(Object matching data)
-*-*-

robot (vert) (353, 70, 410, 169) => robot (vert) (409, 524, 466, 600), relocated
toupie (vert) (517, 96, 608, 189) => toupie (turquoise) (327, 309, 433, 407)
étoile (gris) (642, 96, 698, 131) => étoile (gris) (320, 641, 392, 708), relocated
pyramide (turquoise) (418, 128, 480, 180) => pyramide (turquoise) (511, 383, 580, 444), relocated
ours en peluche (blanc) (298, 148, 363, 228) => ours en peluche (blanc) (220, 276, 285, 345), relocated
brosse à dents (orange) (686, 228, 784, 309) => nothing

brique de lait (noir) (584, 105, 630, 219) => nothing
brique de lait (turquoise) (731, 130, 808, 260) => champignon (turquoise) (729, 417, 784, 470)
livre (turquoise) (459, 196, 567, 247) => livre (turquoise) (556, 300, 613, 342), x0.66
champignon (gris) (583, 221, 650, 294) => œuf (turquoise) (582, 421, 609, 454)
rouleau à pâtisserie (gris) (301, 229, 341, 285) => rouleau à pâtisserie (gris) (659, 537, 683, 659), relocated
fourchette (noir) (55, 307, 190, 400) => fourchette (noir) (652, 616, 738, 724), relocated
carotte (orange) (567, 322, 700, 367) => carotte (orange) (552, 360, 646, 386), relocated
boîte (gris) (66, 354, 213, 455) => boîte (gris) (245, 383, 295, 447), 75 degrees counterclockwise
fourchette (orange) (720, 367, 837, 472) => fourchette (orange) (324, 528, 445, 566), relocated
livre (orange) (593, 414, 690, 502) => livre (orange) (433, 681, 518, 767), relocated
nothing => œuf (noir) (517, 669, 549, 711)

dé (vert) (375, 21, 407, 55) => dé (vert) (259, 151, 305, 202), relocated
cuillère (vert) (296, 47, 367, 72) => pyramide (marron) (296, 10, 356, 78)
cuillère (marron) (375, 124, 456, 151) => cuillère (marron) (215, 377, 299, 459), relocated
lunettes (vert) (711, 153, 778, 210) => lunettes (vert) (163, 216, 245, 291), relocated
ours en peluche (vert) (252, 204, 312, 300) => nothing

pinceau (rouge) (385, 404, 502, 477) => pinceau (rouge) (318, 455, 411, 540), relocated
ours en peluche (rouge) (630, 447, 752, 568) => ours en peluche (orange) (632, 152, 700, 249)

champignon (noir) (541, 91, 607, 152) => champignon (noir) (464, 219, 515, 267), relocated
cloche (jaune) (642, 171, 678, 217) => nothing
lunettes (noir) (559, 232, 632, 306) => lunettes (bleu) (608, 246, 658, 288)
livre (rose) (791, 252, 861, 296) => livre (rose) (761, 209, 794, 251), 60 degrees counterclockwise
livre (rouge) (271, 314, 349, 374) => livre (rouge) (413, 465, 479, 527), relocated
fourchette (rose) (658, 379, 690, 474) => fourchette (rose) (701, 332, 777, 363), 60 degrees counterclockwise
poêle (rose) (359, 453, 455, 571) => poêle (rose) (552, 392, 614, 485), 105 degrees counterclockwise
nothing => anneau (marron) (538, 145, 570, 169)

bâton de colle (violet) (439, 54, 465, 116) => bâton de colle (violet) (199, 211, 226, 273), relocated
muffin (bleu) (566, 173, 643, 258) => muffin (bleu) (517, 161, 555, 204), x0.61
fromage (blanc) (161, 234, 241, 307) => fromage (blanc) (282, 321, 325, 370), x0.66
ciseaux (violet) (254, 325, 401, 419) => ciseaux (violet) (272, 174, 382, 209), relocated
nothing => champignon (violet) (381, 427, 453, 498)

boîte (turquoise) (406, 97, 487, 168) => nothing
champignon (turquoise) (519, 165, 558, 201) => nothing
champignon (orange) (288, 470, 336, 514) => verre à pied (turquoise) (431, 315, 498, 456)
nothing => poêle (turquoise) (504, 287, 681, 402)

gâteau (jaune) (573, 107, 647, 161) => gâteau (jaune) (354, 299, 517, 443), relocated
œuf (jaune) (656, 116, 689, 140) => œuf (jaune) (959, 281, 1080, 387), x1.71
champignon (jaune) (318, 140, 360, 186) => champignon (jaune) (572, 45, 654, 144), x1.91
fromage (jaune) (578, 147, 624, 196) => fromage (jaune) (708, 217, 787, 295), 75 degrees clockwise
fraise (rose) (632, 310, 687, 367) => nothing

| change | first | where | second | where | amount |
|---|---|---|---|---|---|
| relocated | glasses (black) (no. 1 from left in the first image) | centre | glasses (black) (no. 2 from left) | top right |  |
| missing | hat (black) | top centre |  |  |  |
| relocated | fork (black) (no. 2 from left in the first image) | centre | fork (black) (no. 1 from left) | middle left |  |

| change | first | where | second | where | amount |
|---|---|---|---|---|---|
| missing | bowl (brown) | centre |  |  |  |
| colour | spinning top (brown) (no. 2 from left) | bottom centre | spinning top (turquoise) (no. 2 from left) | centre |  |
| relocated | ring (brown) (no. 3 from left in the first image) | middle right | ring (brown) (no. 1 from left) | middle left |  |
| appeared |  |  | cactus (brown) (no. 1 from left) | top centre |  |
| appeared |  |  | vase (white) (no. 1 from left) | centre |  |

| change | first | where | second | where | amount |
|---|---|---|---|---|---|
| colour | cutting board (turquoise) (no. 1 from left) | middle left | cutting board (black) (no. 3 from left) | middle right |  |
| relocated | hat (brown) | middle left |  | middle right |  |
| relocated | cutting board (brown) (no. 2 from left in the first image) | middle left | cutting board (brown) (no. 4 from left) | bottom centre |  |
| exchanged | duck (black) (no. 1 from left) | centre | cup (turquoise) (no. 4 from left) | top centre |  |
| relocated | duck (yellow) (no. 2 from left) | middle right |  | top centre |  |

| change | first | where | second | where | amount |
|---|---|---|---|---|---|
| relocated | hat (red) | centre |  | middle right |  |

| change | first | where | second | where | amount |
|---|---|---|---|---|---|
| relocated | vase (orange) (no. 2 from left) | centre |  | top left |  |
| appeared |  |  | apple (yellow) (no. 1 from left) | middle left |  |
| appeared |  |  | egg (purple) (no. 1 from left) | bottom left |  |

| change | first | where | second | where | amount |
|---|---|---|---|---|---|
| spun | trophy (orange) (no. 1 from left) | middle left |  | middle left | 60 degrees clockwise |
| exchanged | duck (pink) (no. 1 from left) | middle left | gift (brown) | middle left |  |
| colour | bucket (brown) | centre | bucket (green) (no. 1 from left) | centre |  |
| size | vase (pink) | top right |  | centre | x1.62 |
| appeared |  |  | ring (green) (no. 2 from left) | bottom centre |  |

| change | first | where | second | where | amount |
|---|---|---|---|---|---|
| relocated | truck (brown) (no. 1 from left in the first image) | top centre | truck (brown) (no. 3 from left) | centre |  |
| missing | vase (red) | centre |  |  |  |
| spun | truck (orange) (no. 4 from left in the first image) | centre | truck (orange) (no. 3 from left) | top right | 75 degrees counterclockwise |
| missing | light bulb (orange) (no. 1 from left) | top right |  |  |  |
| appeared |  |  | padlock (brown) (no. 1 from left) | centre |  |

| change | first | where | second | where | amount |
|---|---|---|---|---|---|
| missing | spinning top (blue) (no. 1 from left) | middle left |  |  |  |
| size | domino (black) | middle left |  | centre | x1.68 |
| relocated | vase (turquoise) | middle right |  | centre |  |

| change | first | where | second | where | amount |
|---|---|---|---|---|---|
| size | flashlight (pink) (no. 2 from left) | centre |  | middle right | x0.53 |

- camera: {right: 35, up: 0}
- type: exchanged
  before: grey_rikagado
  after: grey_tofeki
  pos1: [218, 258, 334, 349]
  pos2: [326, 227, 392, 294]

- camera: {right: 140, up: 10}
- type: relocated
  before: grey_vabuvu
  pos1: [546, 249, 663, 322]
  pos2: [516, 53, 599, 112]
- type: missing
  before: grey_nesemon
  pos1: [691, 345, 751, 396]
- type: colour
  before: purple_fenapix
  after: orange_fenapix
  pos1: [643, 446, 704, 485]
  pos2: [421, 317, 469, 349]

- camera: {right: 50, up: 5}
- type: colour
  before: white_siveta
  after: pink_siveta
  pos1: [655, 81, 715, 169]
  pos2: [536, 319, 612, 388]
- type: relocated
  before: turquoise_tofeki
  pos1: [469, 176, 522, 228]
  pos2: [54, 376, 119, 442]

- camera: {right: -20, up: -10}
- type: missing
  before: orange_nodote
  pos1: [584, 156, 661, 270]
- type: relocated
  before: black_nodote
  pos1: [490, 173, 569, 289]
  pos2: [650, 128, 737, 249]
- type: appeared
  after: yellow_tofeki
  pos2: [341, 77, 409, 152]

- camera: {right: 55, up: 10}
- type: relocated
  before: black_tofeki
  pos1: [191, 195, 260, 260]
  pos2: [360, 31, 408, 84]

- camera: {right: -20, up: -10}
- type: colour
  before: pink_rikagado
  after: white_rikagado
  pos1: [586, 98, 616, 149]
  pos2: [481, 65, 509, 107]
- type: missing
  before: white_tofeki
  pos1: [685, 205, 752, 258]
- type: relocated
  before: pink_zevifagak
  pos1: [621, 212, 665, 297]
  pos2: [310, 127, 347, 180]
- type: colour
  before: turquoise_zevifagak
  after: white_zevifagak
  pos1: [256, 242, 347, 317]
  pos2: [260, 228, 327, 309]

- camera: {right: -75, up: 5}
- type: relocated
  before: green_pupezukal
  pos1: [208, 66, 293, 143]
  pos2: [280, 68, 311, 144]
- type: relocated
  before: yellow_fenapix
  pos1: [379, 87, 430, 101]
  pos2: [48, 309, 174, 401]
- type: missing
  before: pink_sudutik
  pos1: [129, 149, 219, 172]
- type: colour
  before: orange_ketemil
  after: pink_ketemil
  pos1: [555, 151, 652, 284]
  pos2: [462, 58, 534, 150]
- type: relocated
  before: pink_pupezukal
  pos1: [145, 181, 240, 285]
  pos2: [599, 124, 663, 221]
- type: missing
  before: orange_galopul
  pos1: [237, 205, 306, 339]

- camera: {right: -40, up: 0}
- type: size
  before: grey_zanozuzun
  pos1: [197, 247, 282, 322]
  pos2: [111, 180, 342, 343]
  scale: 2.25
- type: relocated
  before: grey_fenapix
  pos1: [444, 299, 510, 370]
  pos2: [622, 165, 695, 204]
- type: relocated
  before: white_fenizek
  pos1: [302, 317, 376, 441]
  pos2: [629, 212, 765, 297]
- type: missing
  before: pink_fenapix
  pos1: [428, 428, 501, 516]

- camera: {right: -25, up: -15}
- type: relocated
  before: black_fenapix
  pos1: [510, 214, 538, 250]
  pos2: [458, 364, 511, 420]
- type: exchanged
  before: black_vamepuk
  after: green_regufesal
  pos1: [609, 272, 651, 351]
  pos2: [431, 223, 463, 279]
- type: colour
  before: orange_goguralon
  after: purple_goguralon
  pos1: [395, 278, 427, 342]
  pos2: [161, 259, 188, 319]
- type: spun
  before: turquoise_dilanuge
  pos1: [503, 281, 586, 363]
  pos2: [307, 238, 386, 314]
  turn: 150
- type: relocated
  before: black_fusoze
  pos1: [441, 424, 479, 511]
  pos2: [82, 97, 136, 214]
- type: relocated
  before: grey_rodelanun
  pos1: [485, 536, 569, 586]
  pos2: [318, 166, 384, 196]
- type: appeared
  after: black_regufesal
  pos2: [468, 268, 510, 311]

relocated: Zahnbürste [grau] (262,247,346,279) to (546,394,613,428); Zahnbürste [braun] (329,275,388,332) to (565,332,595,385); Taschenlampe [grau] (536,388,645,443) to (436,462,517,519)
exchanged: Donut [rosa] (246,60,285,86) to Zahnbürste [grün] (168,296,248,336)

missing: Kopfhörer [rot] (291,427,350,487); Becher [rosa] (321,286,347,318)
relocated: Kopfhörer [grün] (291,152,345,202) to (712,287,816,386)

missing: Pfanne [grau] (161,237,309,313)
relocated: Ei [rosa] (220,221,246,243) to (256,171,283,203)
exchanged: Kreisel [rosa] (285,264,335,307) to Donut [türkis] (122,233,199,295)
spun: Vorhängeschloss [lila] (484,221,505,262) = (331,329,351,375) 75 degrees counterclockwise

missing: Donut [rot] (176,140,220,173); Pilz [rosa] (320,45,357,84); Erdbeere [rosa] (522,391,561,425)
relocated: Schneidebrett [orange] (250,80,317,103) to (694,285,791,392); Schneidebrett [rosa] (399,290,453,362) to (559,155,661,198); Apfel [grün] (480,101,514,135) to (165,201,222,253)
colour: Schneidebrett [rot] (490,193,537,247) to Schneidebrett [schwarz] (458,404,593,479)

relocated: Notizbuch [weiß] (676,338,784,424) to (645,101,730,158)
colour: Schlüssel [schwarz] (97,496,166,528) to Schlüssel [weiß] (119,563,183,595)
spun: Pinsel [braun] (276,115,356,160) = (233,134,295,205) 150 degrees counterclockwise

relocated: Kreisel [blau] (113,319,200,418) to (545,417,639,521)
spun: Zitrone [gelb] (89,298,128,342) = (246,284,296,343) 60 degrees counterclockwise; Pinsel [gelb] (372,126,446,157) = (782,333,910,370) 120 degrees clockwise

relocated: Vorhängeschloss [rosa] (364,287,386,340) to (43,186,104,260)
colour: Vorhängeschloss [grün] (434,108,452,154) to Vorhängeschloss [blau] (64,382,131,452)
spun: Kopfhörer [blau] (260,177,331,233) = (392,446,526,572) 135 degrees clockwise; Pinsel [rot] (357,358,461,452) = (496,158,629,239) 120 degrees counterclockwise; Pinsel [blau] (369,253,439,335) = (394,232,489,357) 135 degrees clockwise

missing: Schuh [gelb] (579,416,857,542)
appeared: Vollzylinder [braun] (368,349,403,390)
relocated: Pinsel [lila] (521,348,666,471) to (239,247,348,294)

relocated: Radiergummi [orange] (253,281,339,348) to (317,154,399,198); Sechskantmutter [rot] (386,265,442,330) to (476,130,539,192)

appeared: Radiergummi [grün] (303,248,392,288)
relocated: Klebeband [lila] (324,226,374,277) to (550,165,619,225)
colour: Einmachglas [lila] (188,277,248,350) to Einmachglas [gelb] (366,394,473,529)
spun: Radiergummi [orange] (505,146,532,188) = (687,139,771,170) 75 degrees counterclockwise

-*-*-

*TASK ITEM*: Please output an exact copy of the lines above, from the opening line of the data down to the line that contains "ours en peluche (blanc) (298, 148, 363, 228)".

*SOLVED EXERCISE*:
robot (vert) (353, 70, 410, 169) => robot (vert) (409, 524, 466, 600), relocated
toupie (vert) (517, 96, 608, 189) => toupie (turquoise) (327, 309, 433, 407)
étoile (gris) (642, 96, 698, 131) => étoile (gris) (320, 641, 392, 708), relocated
pyramide (turquoise) (418, 128, 480, 180) => pyramide (turquoise) (511, 383, 580, 444), relocated
ours en peluche (blanc) (298, 148, 363, 228) => ours en peluche (blanc) (220, 276, 285, 345), relocated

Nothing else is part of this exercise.